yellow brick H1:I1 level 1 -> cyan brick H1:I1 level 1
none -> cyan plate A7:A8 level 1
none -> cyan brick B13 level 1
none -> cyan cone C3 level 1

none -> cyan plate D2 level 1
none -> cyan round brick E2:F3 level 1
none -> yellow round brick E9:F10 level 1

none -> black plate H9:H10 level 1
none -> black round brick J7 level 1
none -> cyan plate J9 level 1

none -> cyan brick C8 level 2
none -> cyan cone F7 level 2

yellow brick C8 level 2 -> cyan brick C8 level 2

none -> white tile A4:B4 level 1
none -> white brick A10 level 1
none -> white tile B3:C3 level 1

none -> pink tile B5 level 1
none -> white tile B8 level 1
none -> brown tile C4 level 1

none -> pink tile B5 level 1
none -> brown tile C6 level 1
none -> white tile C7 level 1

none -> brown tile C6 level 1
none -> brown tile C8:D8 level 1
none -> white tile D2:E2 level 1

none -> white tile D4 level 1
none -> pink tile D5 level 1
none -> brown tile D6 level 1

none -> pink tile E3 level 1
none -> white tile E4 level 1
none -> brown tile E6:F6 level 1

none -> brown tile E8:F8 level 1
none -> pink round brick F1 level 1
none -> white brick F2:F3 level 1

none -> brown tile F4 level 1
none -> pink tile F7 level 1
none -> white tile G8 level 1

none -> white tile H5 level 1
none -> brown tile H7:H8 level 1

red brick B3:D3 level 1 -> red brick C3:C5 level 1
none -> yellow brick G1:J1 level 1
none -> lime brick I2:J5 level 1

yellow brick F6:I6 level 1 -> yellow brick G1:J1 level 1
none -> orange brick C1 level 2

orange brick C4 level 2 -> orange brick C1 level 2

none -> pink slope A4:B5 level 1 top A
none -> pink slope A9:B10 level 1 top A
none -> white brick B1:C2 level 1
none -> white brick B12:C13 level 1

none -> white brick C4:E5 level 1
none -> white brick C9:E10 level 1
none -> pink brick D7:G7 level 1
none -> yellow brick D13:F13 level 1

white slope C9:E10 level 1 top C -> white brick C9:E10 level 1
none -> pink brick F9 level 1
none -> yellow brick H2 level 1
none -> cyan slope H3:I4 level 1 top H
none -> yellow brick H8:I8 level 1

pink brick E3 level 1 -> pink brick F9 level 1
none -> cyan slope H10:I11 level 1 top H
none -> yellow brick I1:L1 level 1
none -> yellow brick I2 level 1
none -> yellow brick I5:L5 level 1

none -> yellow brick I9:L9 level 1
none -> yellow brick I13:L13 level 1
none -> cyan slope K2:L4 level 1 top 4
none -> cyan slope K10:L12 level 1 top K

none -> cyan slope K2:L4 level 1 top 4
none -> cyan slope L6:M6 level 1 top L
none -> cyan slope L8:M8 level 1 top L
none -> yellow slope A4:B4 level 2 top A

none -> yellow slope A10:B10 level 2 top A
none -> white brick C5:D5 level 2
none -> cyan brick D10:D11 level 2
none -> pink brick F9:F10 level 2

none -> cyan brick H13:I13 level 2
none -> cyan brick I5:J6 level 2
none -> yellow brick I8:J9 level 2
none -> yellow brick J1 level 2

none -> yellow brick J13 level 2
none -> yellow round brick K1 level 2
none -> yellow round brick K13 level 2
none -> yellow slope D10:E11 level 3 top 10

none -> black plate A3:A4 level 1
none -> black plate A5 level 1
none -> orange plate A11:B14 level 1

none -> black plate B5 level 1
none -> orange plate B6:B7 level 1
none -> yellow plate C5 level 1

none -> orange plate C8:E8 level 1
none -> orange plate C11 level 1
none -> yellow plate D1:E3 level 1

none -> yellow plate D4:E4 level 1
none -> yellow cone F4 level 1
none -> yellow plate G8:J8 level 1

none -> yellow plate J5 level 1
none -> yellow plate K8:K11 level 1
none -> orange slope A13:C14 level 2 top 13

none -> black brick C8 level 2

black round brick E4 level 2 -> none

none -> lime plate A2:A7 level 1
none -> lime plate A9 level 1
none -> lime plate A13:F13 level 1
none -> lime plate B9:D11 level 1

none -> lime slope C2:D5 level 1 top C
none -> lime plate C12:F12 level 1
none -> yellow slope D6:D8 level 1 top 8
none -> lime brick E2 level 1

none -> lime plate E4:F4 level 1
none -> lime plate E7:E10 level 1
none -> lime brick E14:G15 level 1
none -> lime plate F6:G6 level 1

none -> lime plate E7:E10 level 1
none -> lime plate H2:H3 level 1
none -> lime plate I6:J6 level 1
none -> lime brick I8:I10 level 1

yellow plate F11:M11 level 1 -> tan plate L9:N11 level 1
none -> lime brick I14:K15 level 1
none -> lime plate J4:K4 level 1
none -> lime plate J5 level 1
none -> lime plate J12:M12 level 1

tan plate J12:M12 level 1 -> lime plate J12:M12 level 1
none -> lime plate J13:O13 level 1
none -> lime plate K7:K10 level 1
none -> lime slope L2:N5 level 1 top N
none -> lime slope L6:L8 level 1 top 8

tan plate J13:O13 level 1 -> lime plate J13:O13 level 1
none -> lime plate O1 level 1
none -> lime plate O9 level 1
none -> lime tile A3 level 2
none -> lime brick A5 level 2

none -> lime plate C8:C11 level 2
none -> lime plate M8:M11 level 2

- **TASK DETAILS**
What you return should be exactly the lines above, starting at the one with "none -> white tile E4 level 1" and ending at the one with "none -> yellow slope A10:B10 level 2 top A", and nothing else.

- **WRITTEN ANSWER**
none -> white tile E4 level 1
none -> brown tile E6:F6 level 1

none -> brown tile E8:F8 level 1
none -> pink round brick F1 level 1
none -> white brick F2:F3 level 1

none -> brown tile F4 level 1
none -> pink tile F7 level 1
none -> white tile G8 level 1

none -> white tile H5 level 1
none -> brown tile H7:H8 level 1

red brick B3:D3 level 1 -> red brick C3:C5 level 1
none -> yellow brick G1:J1 level 1
none -> lime brick I2:J5 level 1

yellow brick F6:I6 level 1 -> yellow brick G1:J1 level 1
none -> orange brick C1 level 2

orange brick C4 level 2 -> orange brick C1 level 2

none -> pink slope A4:B5 level 1 top A
none -> pink slope A9:B10 level 1 top A
none -> white brick B1:C2 level 1
none -> white brick B12:C13 level 1

none -> white brick C4:E5 level 1
none -> white brick C9:E10 level 1
none -> pink brick D7:G7 level 1
none -> yellow brick D13:F13 level 1

white slope C9:E10 level 1 top C -> white brick C9:E10 level 1
none -> pink brick F9 level 1
none -> yellow brick H2 level 1
none -> cyan slope H3:I4 level 1 top H
none -> yellow brick H8:I8 level 1

pink brick E3 level 1 -> pink brick F9 level 1
none -> cyan slope H10:I11 level 1 top H
none -> yellow brick I1:L1 level 1
none -> yellow brick I2 level 1
none -> yellow brick I5:L5 level 1

none -> yellow brick I9:L9 level 1
none -> yellow brick I13:L13 level 1
none -> cyan slope K2:L4 level 1 top 4
none -> cyan slope K10:L12 level 1 top K

none -> cyan slope K2:L4 level 1 top 4
none -> cyan slope L6:M6 level 1 top L
none -> cyan slope L8:M8 level 1 top L
none -> yellow slope A4:B4 level 2 top A

none -> yellow slope A10:B10 level 2 top A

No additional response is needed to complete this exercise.